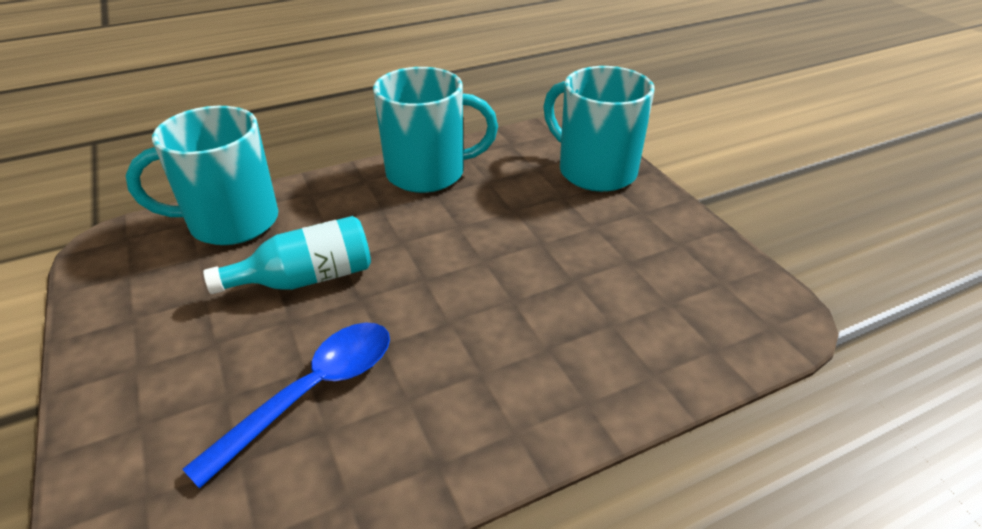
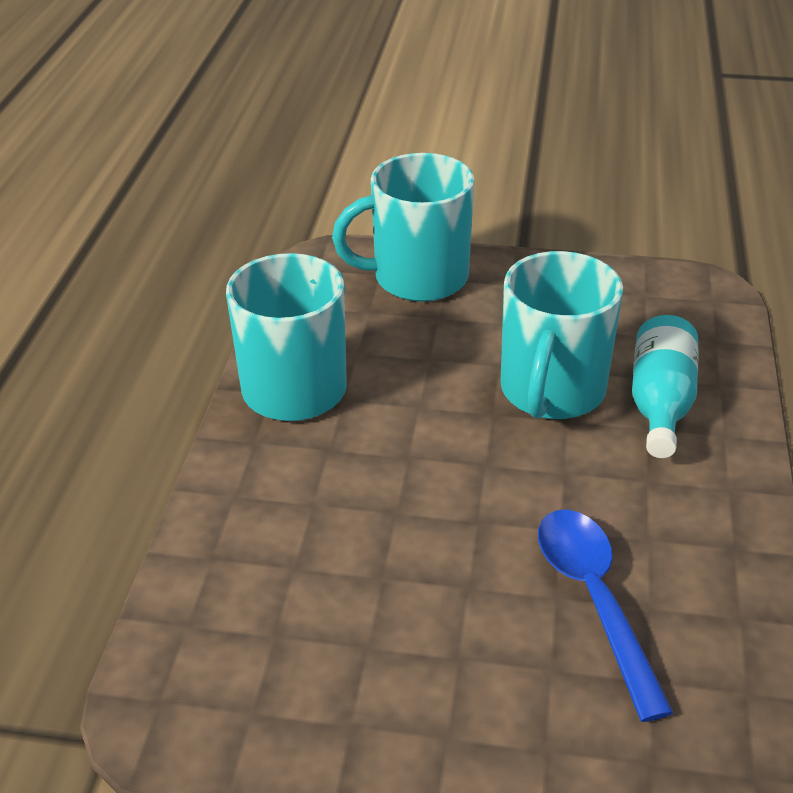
camera: 55 degrees left, 0 degrees up
(231, 222) = (228, 585): turquoise mug -> turquoise mug (551, 391)
(306, 279) = (408, 551): turquoise bottle -> turquoise bottle (660, 403)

## [TASK TO COMPLETE]
Restate all of the material above word for word, excluding the pictures.

## [WRITTEN SOLUTION]
camera: 55 degrees left, 0 degrees up
(231, 222) = (228, 585): turquoise mug -> turquoise mug (551, 391)
(306, 279) = (408, 551): turquoise bottle -> turquoise bottle (660, 403)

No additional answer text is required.